• _TASK STATEMENT_
Every picture is to be removed, and all the data is to be copied exactly.

• _DATA PROVIDED_
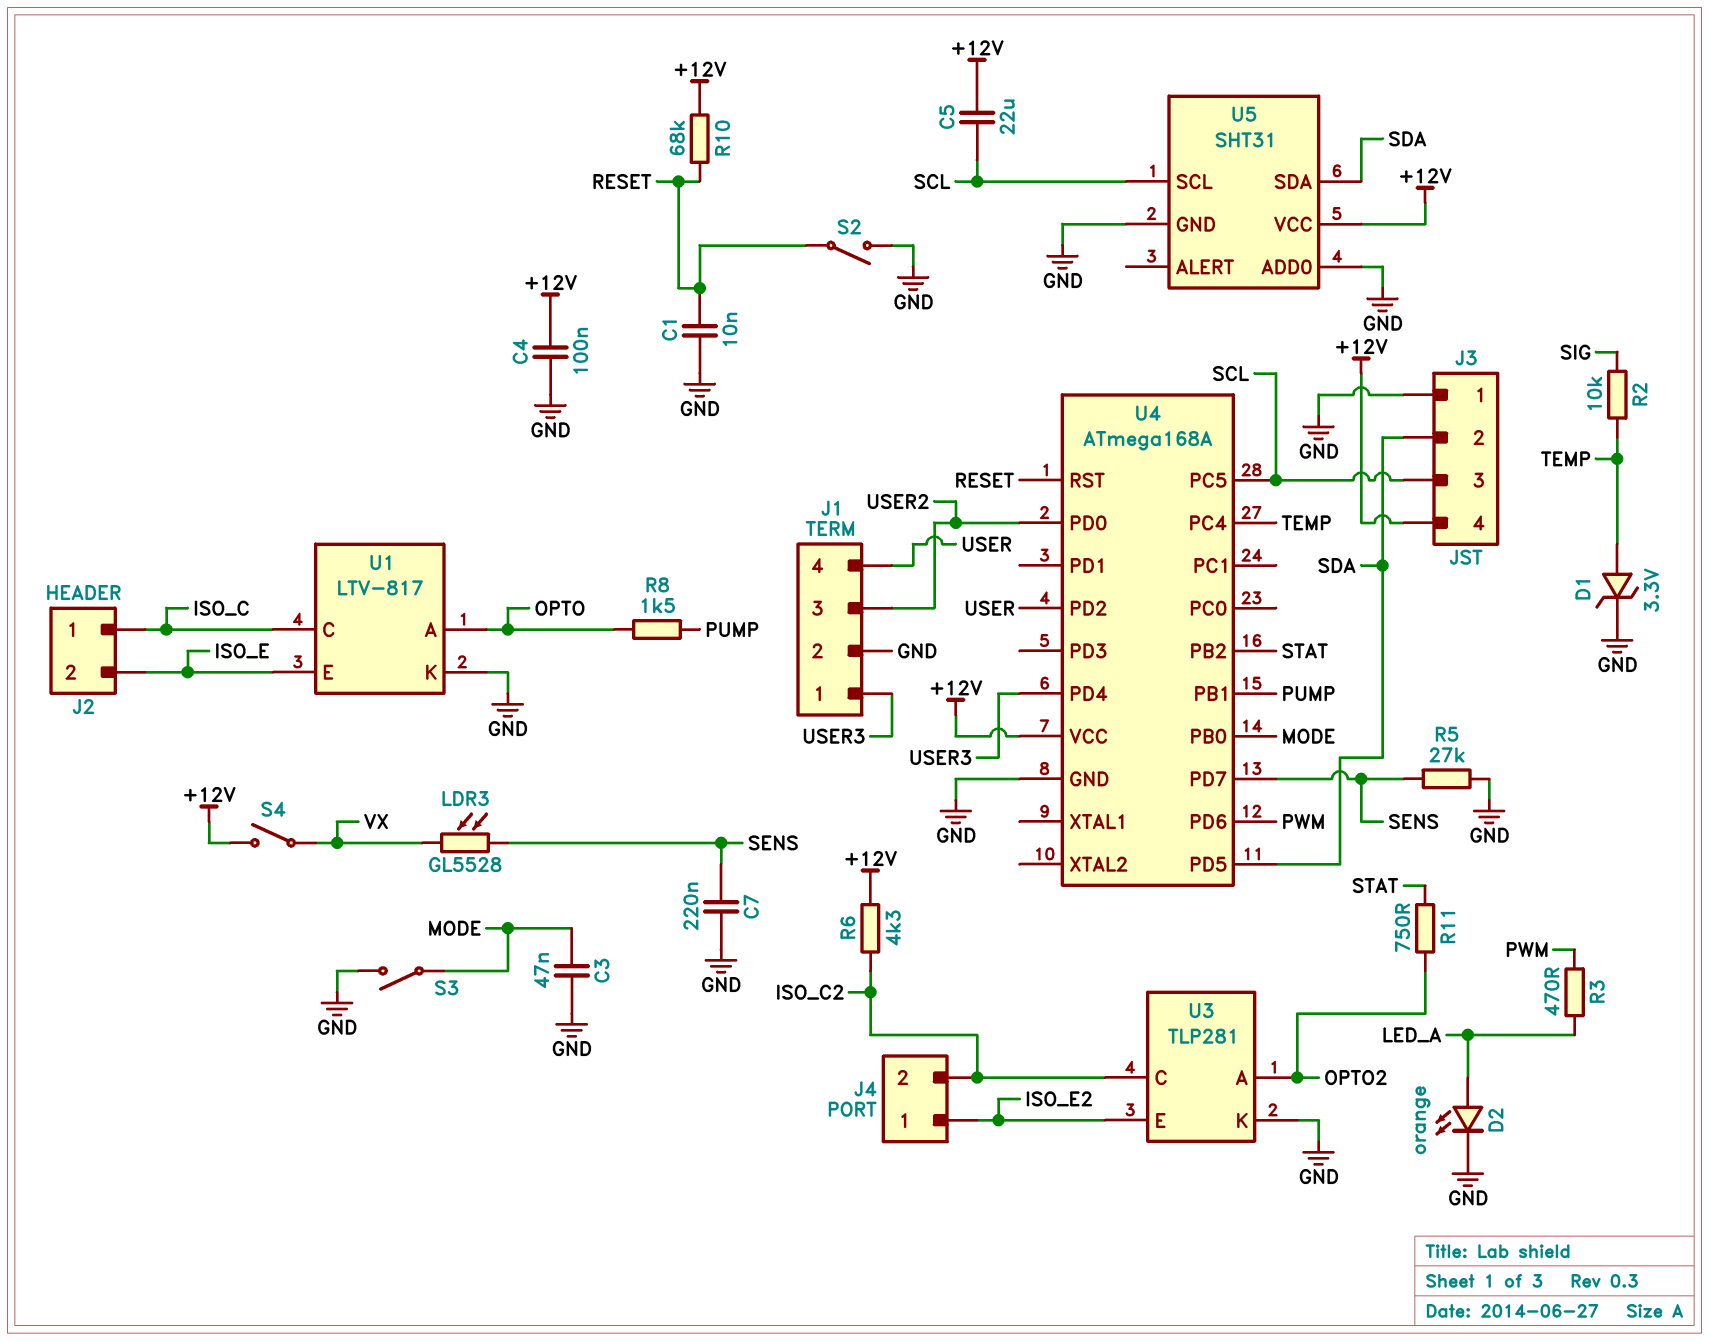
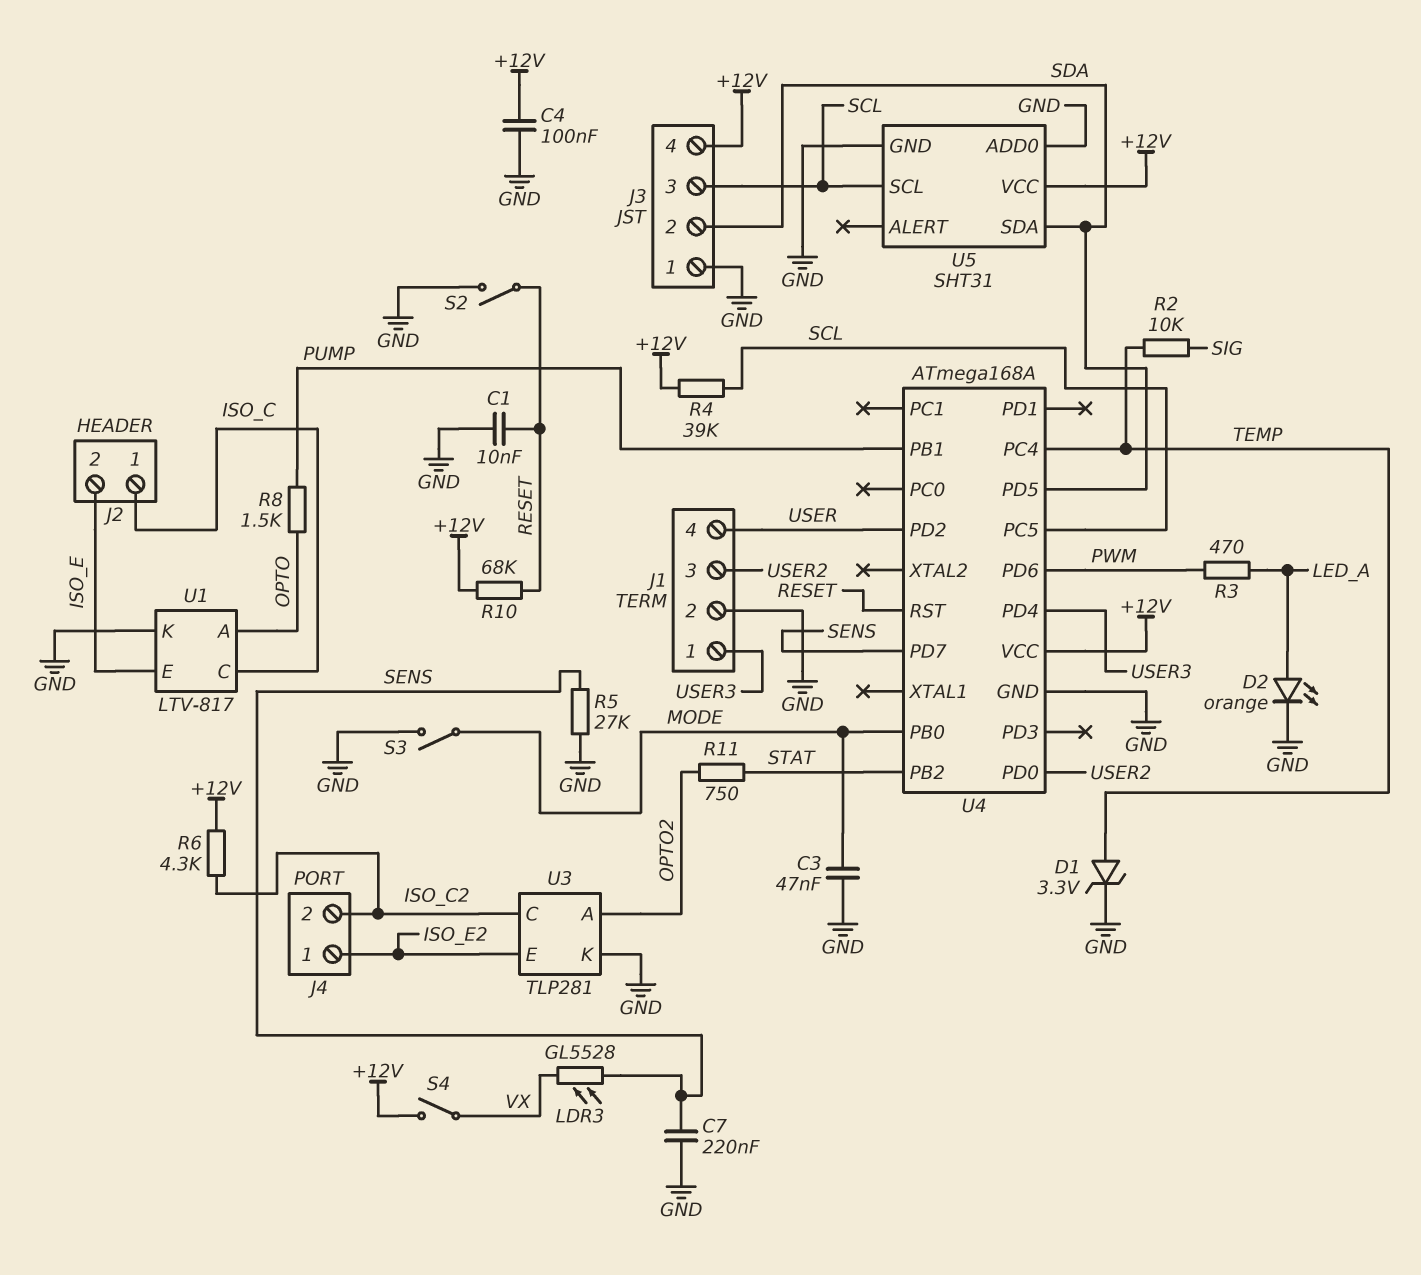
C5: 22uF (+12V, SCL) -> none
R4: none -> 39k (+12V, SCL)

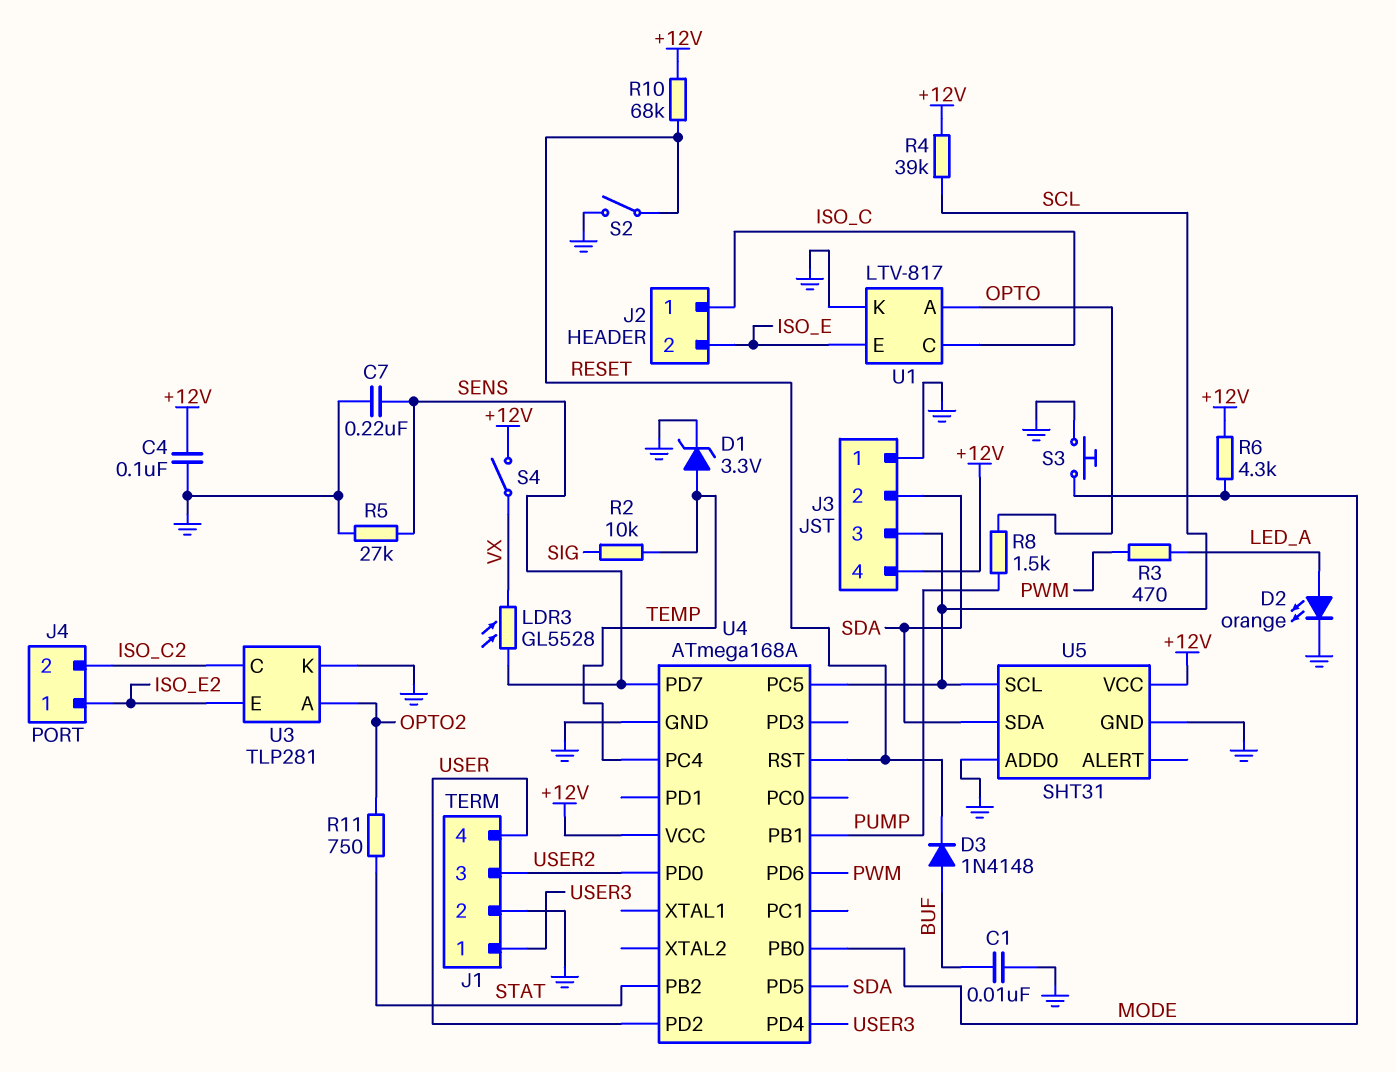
C1: 10nF (GND, RESET) -> 10nF (BUF, GND)
C3: 47nF (GND, MODE) -> none
D3: none -> diode 1N4148 (A BUF, K RESET)
R6: 4.3k (+12V, ISO_C2) -> 4.3k (+12V, MODE)
S3: switch (GND, MODE) -> button (GND, MODE)

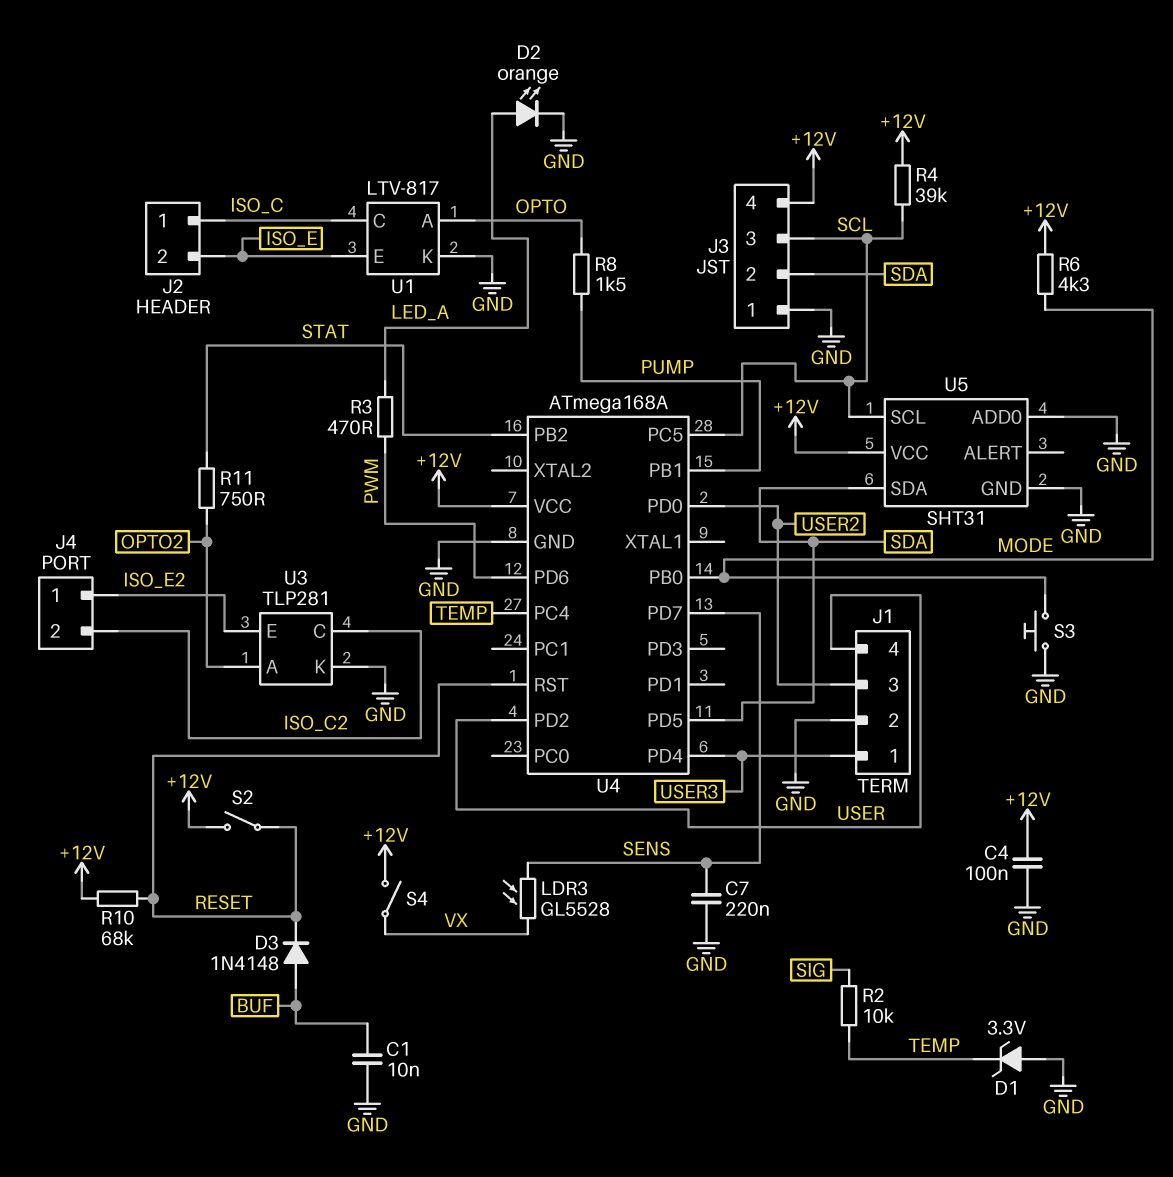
D1: zener 3.3V (A TEMP, K GND) -> zener 3.3V (A GND, K TEMP)
R5: 27k (GND, SENS) -> none
S2: switch (GND, RESET) -> switch (+12V, RESET)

• _RESULT OF THE TASK_
C5: 22uF (+12V, SCL) -> none
R4: none -> 39k (+12V, SCL)

C1: 10nF (GND, RESET) -> 10nF (BUF, GND)
C3: 47nF (GND, MODE) -> none
D3: none -> diode 1N4148 (A BUF, K RESET)
R6: 4.3k (+12V, ISO_C2) -> 4.3k (+12V, MODE)
S3: switch (GND, MODE) -> button (GND, MODE)

D1: zener 3.3V (A TEMP, K GND) -> zener 3.3V (A GND, K TEMP)
R5: 27k (GND, SENS) -> none
S2: switch (GND, RESET) -> switch (+12V, RESET)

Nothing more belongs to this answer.